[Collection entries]
Start of Block

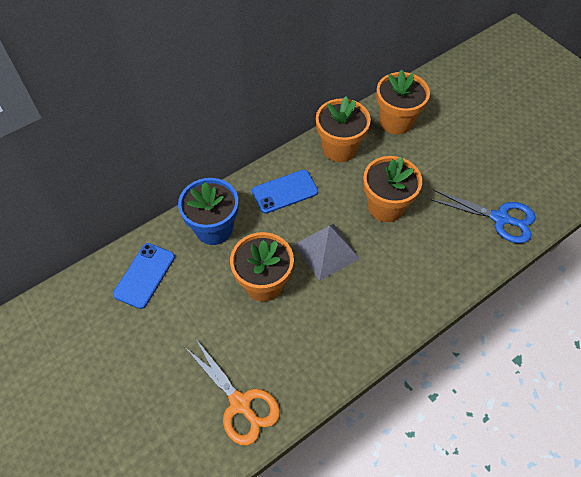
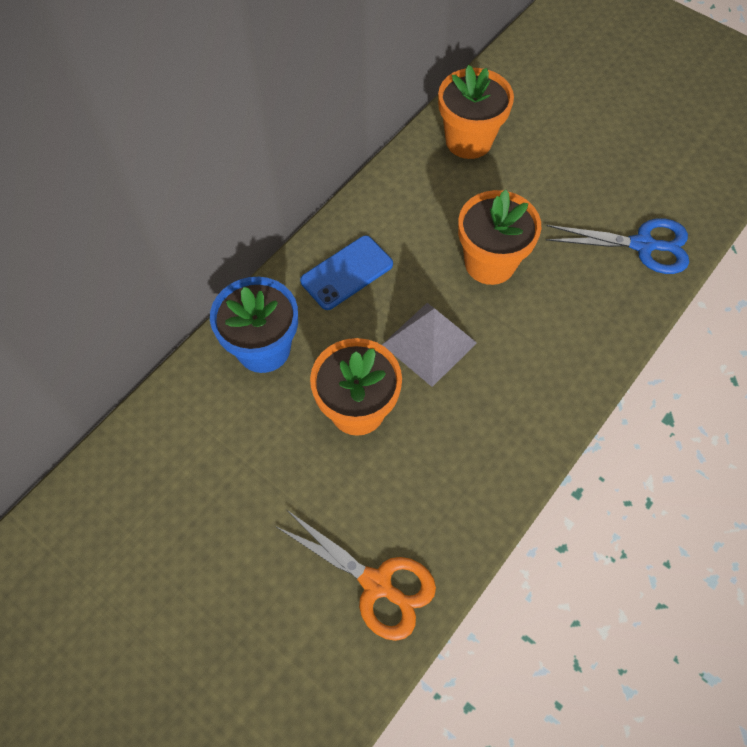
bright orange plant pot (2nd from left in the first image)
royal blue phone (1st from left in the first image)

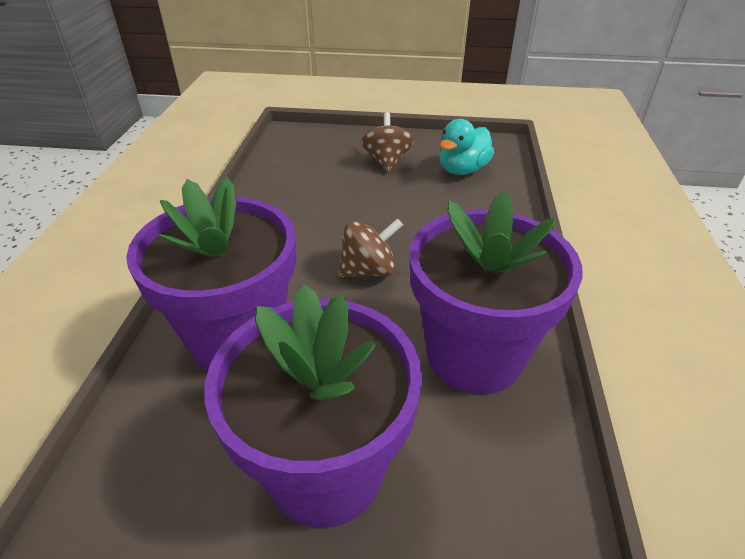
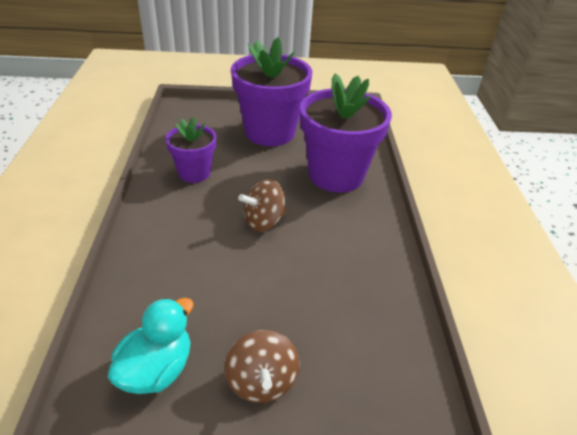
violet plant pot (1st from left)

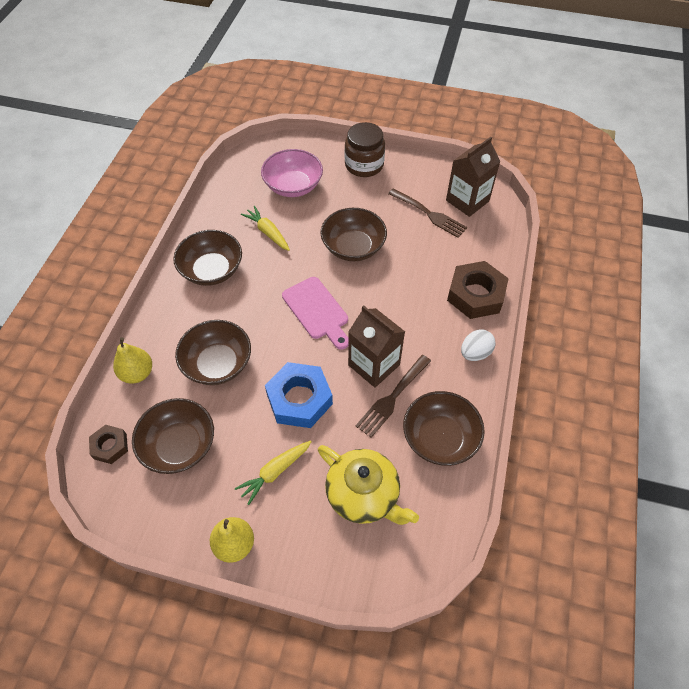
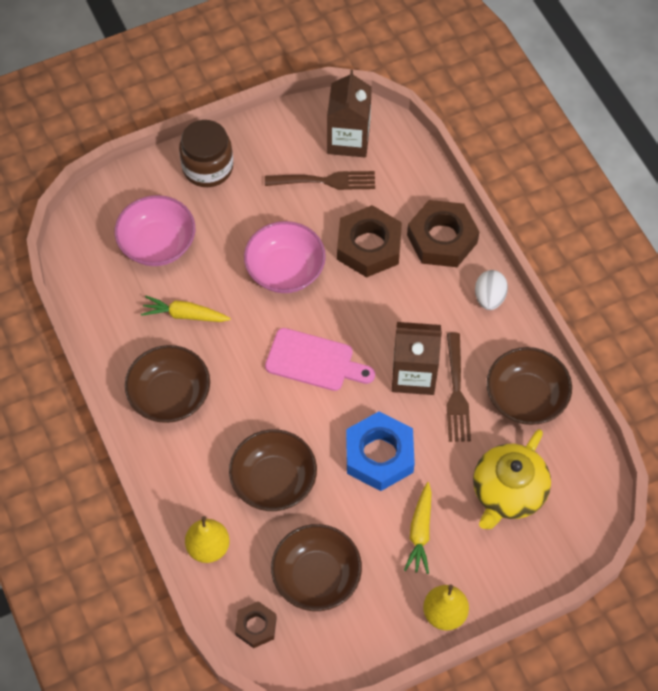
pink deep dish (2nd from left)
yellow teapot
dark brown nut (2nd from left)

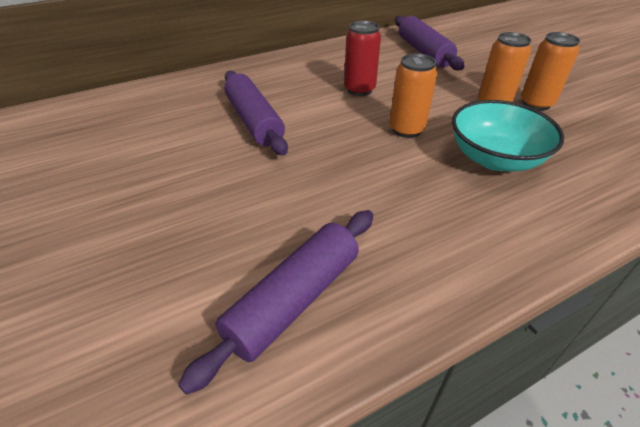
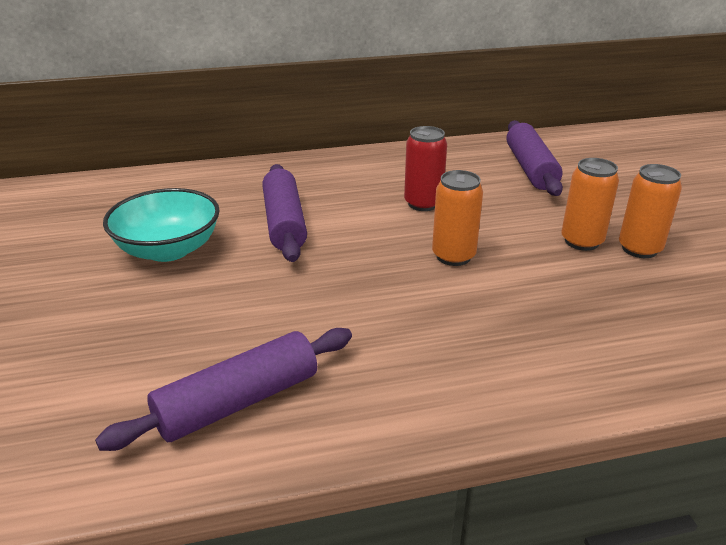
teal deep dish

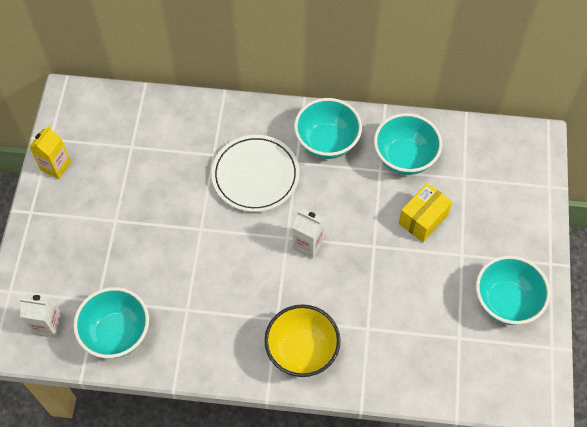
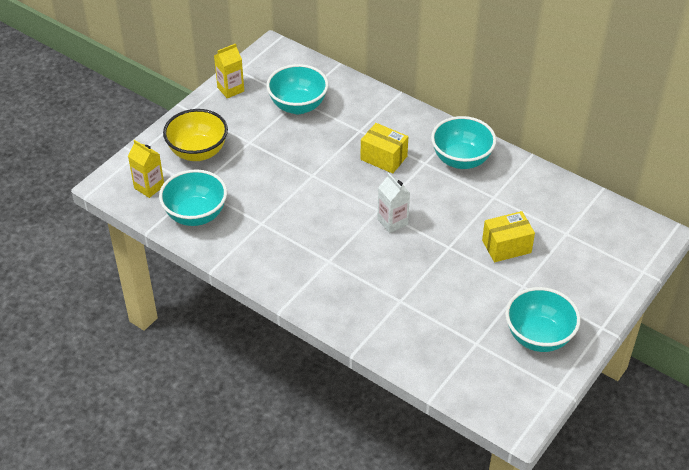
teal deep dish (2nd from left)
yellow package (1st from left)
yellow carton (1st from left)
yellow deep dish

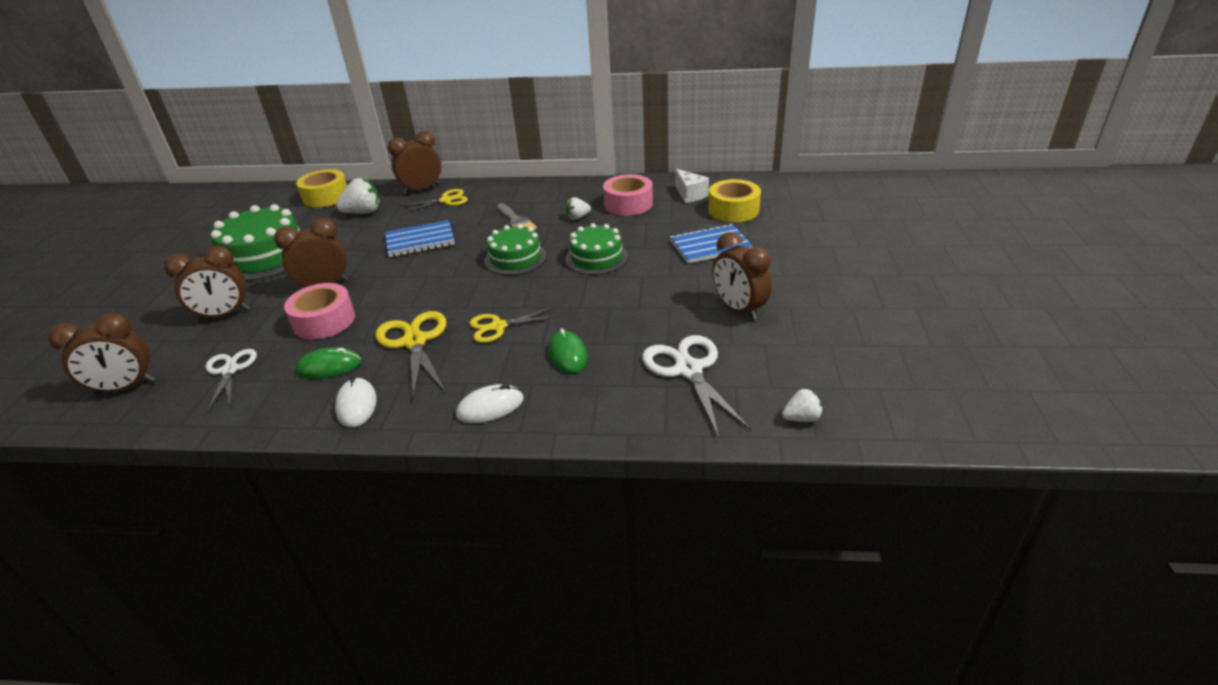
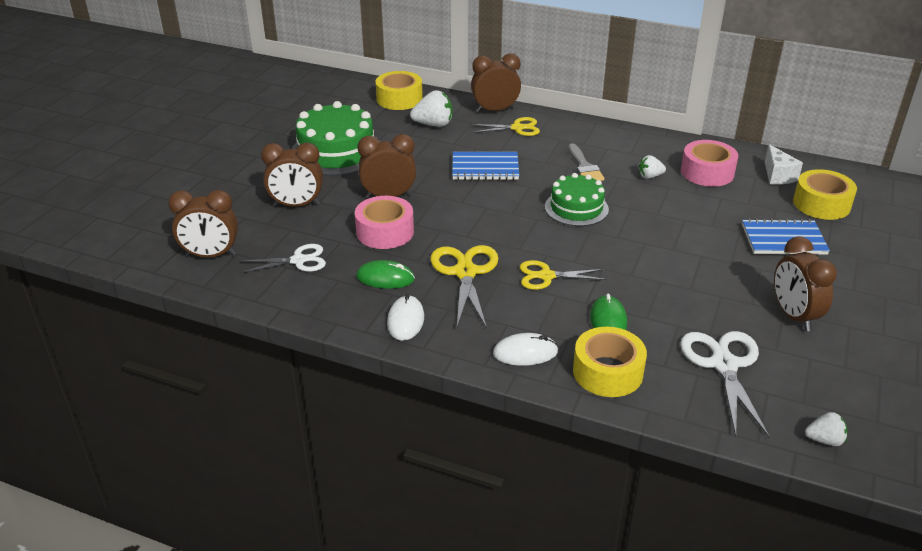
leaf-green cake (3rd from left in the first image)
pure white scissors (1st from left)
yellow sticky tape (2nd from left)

End of Block

→ **Task item**
Exact copies of the lines from the one containing "dark brown nut (2nd from left)" through the end of the records above are required, with no pictures among them.

→ **Output**
dark brown nut (2nd from left)

teal deep dish

teal deep dish (2nd from left)
yellow package (1st from left)
yellow carton (1st from left)
yellow deep dish

leaf-green cake (3rd from left in the first image)
pure white scissors (1st from left)
yellow sticky tape (2nd from left)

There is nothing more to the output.